::: Provided records

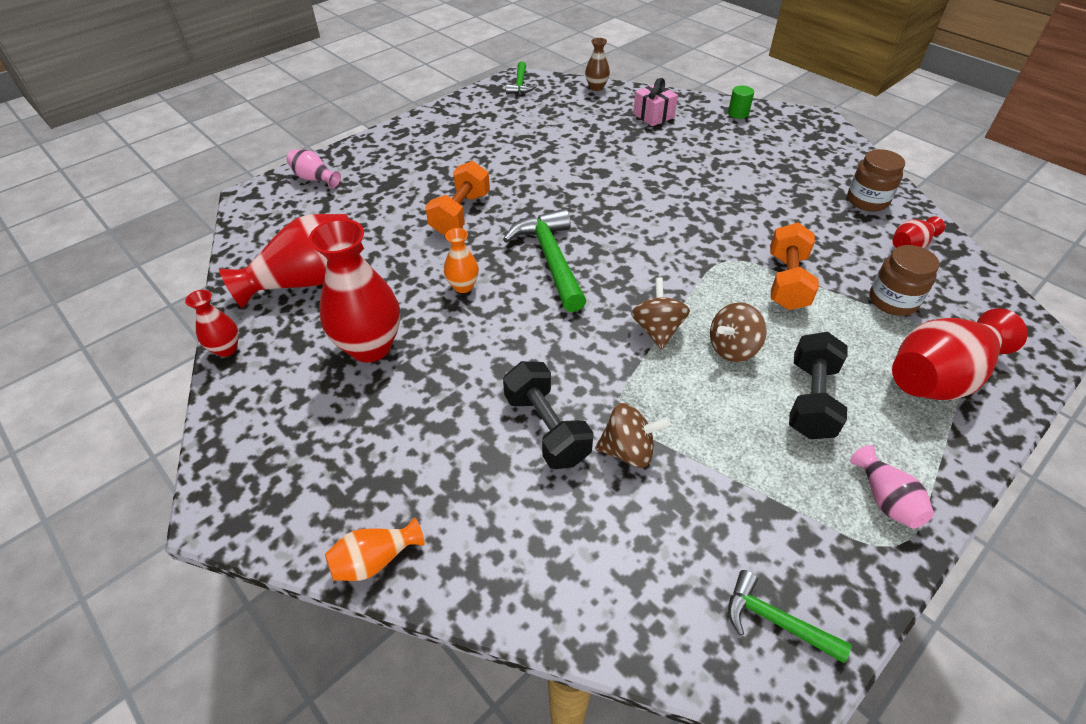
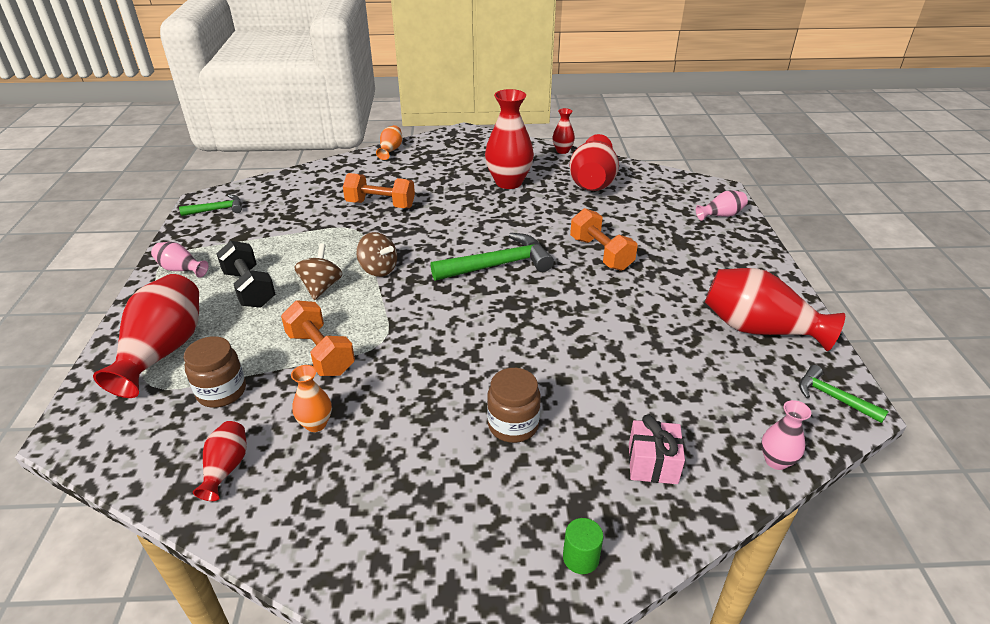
camera: 130 degrees right, 10 degrees down
(463, 286) = (518, 224): orange vase -> orange vase (316, 424)
(481, 119) = (758, 329): none -> red vase
(547, 428) = (380, 205): black dumbbell -> orange dumbbell
(550, 259) = (498, 265): green hammer -> green hammer turned 45 degrees counterclockwise
(596, 87) = (776, 461): brown vase -> pink vase
(628, 450) = (332, 218): brown spinning top -> none
(867, 201) = (303, 506): brown jar -> brown jar (513, 425)

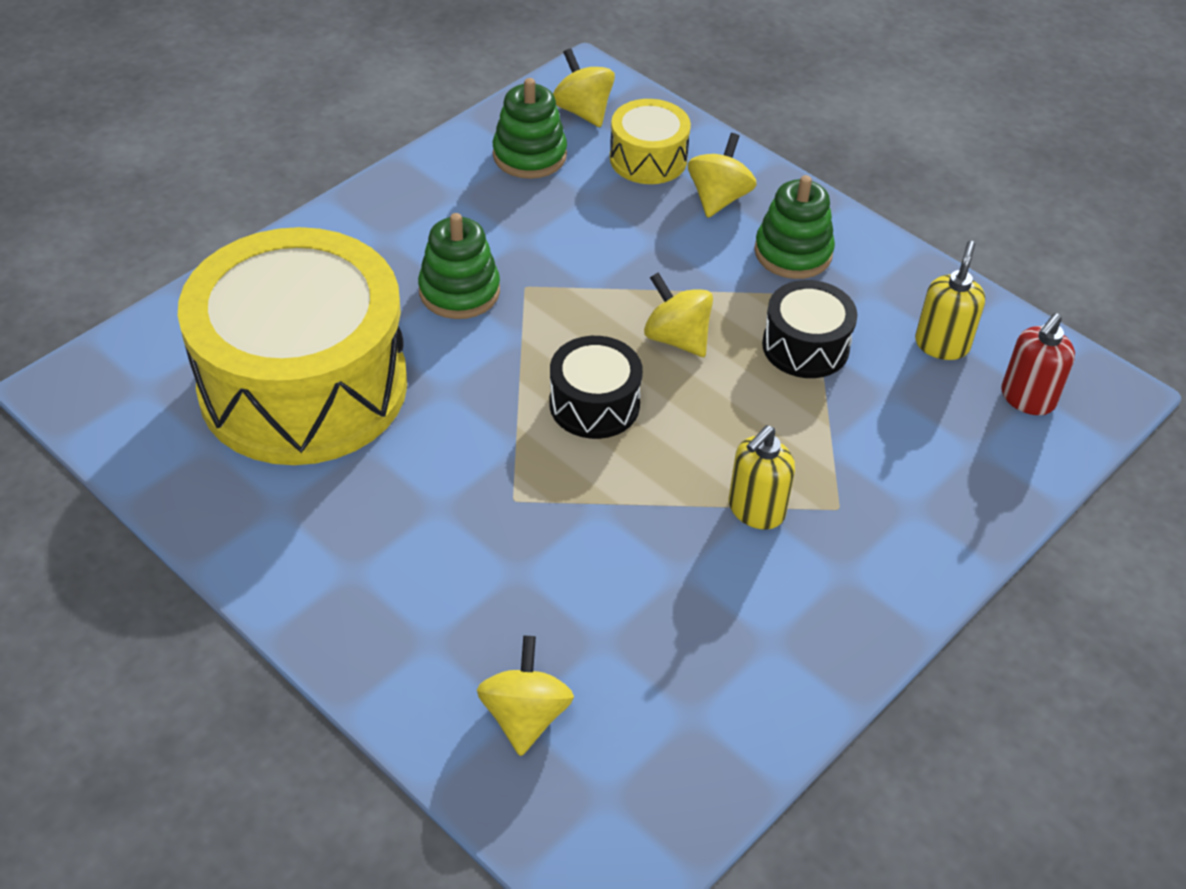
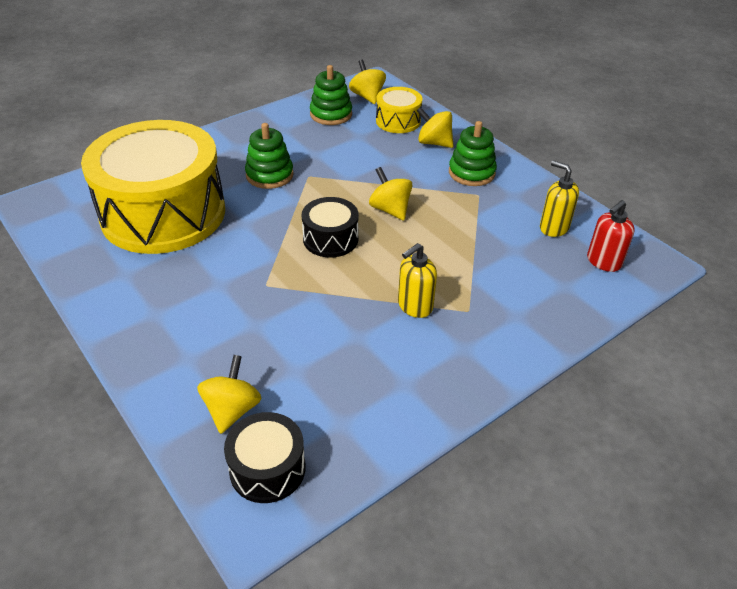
camera: 10 degrees right, 5 degrees down
(718, 198) = (434, 143): yellow spinning top -> yellow spinning top turned 90 degrees counterclockwise
(805, 346) = (468, 221): black drum -> black drum (267, 468)
(942, 344) = (553, 227): yellow soap dispenser -> yellow soap dispenser turned 75 degrees counterclockwise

::::::

• _Exercise description_
Leave the pictures out and reproduce all of the records exactly.

• _The completed task_
camera: 130 degrees right, 10 degrees down
(463, 286) = (518, 224): orange vase -> orange vase (316, 424)
(481, 119) = (758, 329): none -> red vase
(547, 428) = (380, 205): black dumbbell -> orange dumbbell
(550, 259) = (498, 265): green hammer -> green hammer turned 45 degrees counterclockwise
(596, 87) = (776, 461): brown vase -> pink vase
(628, 450) = (332, 218): brown spinning top -> none
(867, 201) = (303, 506): brown jar -> brown jar (513, 425)

camera: 10 degrees right, 5 degrees down
(718, 198) = (434, 143): yellow spinning top -> yellow spinning top turned 90 degrees counterclockwise
(805, 346) = (468, 221): black drum -> black drum (267, 468)
(942, 344) = (553, 227): yellow soap dispenser -> yellow soap dispenser turned 75 degrees counterclockwise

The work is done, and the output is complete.